BEGIN

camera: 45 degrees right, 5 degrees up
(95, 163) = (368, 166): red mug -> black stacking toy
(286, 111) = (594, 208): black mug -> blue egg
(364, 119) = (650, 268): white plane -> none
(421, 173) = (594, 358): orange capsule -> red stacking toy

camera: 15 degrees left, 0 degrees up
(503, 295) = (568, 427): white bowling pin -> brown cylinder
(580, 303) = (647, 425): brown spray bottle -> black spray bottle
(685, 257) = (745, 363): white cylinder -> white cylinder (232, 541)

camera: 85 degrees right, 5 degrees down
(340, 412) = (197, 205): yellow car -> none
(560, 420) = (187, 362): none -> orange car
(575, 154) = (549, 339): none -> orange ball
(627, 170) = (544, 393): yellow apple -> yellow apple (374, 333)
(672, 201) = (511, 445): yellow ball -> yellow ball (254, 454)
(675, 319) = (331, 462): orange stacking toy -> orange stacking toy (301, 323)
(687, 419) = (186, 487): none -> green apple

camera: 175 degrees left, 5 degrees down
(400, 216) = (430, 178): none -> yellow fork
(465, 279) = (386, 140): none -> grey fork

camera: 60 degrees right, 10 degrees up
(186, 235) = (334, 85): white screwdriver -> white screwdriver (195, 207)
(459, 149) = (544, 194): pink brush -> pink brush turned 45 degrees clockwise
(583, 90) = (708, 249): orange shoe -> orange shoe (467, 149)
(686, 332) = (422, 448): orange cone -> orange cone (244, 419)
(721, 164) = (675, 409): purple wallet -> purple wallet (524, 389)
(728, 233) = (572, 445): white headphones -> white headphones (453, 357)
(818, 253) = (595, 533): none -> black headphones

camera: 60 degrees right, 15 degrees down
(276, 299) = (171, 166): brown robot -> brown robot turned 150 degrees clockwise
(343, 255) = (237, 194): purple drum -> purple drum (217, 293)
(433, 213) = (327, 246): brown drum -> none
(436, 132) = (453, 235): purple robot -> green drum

END

The full set of entries has to be duplicated precisely.

SOLUTION TO THIS EXERCISE -
camera: 45 degrees right, 5 degrees up
(95, 163) = (368, 166): red mug -> black stacking toy
(286, 111) = (594, 208): black mug -> blue egg
(364, 119) = (650, 268): white plane -> none
(421, 173) = (594, 358): orange capsule -> red stacking toy

camera: 15 degrees left, 0 degrees up
(503, 295) = (568, 427): white bowling pin -> brown cylinder
(580, 303) = (647, 425): brown spray bottle -> black spray bottle
(685, 257) = (745, 363): white cylinder -> white cylinder (232, 541)

camera: 85 degrees right, 5 degrees down
(340, 412) = (197, 205): yellow car -> none
(560, 420) = (187, 362): none -> orange car
(575, 154) = (549, 339): none -> orange ball
(627, 170) = (544, 393): yellow apple -> yellow apple (374, 333)
(672, 201) = (511, 445): yellow ball -> yellow ball (254, 454)
(675, 319) = (331, 462): orange stacking toy -> orange stacking toy (301, 323)
(687, 419) = (186, 487): none -> green apple

camera: 175 degrees left, 5 degrees down
(400, 216) = (430, 178): none -> yellow fork
(465, 279) = (386, 140): none -> grey fork

camera: 60 degrees right, 10 degrees up
(186, 235) = (334, 85): white screwdriver -> white screwdriver (195, 207)
(459, 149) = (544, 194): pink brush -> pink brush turned 45 degrees clockwise
(583, 90) = (708, 249): orange shoe -> orange shoe (467, 149)
(686, 332) = (422, 448): orange cone -> orange cone (244, 419)
(721, 164) = (675, 409): purple wallet -> purple wallet (524, 389)
(728, 233) = (572, 445): white headphones -> white headphones (453, 357)
(818, 253) = (595, 533): none -> black headphones

camera: 60 degrees right, 15 degrees down
(276, 299) = (171, 166): brown robot -> brown robot turned 150 degrees clockwise
(343, 255) = (237, 194): purple drum -> purple drum (217, 293)
(433, 213) = (327, 246): brown drum -> none
(436, 132) = (453, 235): purple robot -> green drum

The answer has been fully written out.